Your assignment >> The records below must be transcribed precisely and in full.

★ ★ ★

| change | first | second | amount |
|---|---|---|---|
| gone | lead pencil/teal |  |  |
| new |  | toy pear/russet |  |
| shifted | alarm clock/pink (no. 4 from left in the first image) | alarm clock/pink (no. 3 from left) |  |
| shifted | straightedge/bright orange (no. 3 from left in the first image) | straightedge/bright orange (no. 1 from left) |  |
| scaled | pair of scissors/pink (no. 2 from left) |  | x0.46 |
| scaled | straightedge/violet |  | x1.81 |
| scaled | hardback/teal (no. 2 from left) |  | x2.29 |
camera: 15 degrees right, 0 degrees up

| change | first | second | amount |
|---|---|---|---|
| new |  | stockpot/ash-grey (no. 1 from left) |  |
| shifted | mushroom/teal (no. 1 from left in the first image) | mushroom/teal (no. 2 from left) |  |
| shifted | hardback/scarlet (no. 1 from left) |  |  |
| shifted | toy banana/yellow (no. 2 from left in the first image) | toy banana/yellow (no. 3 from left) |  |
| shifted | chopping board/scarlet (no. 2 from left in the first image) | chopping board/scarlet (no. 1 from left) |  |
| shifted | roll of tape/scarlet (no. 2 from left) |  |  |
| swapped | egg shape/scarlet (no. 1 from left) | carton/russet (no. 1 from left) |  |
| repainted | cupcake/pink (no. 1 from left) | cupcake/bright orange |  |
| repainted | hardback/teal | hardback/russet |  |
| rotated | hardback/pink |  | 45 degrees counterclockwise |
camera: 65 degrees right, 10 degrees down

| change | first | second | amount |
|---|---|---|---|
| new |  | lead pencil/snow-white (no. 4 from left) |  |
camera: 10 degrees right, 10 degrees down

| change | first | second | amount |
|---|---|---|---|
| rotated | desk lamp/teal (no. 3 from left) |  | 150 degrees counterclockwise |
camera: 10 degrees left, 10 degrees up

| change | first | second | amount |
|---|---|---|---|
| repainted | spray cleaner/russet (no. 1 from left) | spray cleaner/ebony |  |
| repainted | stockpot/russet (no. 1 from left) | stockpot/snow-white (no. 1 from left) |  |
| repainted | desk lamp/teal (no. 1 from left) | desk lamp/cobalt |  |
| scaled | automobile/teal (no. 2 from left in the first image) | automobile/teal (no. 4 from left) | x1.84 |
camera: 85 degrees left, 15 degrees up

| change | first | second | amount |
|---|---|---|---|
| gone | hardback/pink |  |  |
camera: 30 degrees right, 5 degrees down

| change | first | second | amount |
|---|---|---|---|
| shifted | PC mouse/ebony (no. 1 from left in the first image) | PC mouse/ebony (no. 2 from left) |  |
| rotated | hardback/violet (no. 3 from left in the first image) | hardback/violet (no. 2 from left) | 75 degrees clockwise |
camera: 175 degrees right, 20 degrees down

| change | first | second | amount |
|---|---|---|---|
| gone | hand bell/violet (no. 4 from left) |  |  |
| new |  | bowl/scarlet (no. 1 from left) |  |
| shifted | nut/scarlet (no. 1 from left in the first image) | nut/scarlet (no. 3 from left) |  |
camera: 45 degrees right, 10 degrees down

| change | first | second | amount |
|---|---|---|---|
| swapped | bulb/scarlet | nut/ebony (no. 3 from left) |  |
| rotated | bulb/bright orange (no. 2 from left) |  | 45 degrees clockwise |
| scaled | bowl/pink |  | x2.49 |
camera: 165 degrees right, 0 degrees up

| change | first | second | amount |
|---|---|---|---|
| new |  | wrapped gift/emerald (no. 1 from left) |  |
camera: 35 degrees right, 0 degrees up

★ ★ ★

Reply to the task >>
| change | first | second | amount |
|---|---|---|---|
| gone | lead pencil/teal |  |  |
| new |  | toy pear/russet |  |
| shifted | alarm clock/pink (no. 4 from left in the first image) | alarm clock/pink (no. 3 from left) |  |
| shifted | straightedge/bright orange (no. 3 from left in the first image) | straightedge/bright orange (no. 1 from left) |  |
| scaled | pair of scissors/pink (no. 2 from left) |  | x0.46 |
| scaled | straightedge/violet |  | x1.81 |
| scaled | hardback/teal (no. 2 from left) |  | x2.29 |
camera: 15 degrees right, 0 degrees up

| change | first | second | amount |
|---|---|---|---|
| new |  | stockpot/ash-grey (no. 1 from left) |  |
| shifted | mushroom/teal (no. 1 from left in the first image) | mushroom/teal (no. 2 from left) |  |
| shifted | hardback/scarlet (no. 1 from left) |  |  |
| shifted | toy banana/yellow (no. 2 from left in the first image) | toy banana/yellow (no. 3 from left) |  |
| shifted | chopping board/scarlet (no. 2 from left in the first image) | chopping board/scarlet (no. 1 from left) |  |
| shifted | roll of tape/scarlet (no. 2 from left) |  |  |
| swapped | egg shape/scarlet (no. 1 from left) | carton/russet (no. 1 from left) |  |
| repainted | cupcake/pink (no. 1 from left) | cupcake/bright orange |  |
| repainted | hardback/teal | hardback/russet |  |
| rotated | hardback/pink |  | 45 degrees counterclockwise |
camera: 65 degrees right, 10 degrees down

| change | first | second | amount |
|---|---|---|---|
| new |  | lead pencil/snow-white (no. 4 from left) |  |
camera: 10 degrees right, 10 degrees down

| change | first | second | amount |
|---|---|---|---|
| rotated | desk lamp/teal (no. 3 from left) |  | 150 degrees counterclockwise |
camera: 10 degrees left, 10 degrees up

| change | first | second | amount |
|---|---|---|---|
| repainted | spray cleaner/russet (no. 1 from left) | spray cleaner/ebony |  |
| repainted | stockpot/russet (no. 1 from left) | stockpot/snow-white (no. 1 from left) |  |
| repainted | desk lamp/teal (no. 1 from left) | desk lamp/cobalt |  |
| scaled | automobile/teal (no. 2 from left in the first image) | automobile/teal (no. 4 from left) | x1.84 |
camera: 85 degrees left, 15 degrees up

| change | first | second | amount |
|---|---|---|---|
| gone | hardback/pink |  |  |
camera: 30 degrees right, 5 degrees down

| change | first | second | amount |
|---|---|---|---|
| shifted | PC mouse/ebony (no. 1 from left in the first image) | PC mouse/ebony (no. 2 from left) |  |
| rotated | hardback/violet (no. 3 from left in the first image) | hardback/violet (no. 2 from left) | 75 degrees clockwise |
camera: 175 degrees right, 20 degrees down

| change | first | second | amount |
|---|---|---|---|
| gone | hand bell/violet (no. 4 from left) |  |  |
| new |  | bowl/scarlet (no. 1 from left) |  |
| shifted | nut/scarlet (no. 1 from left in the first image) | nut/scarlet (no. 3 from left) |  |
camera: 45 degrees right, 10 degrees down

| change | first | second | amount |
|---|---|---|---|
| swapped | bulb/scarlet | nut/ebony (no. 3 from left) |  |
| rotated | bulb/bright orange (no. 2 from left) |  | 45 degrees clockwise |
| scaled | bowl/pink |  | x2.49 |
camera: 165 degrees right, 0 degrees up

| change | first | second | amount |
|---|---|---|---|
| new |  | wrapped gift/emerald (no. 1 from left) |  |
camera: 35 degrees right, 0 degrees up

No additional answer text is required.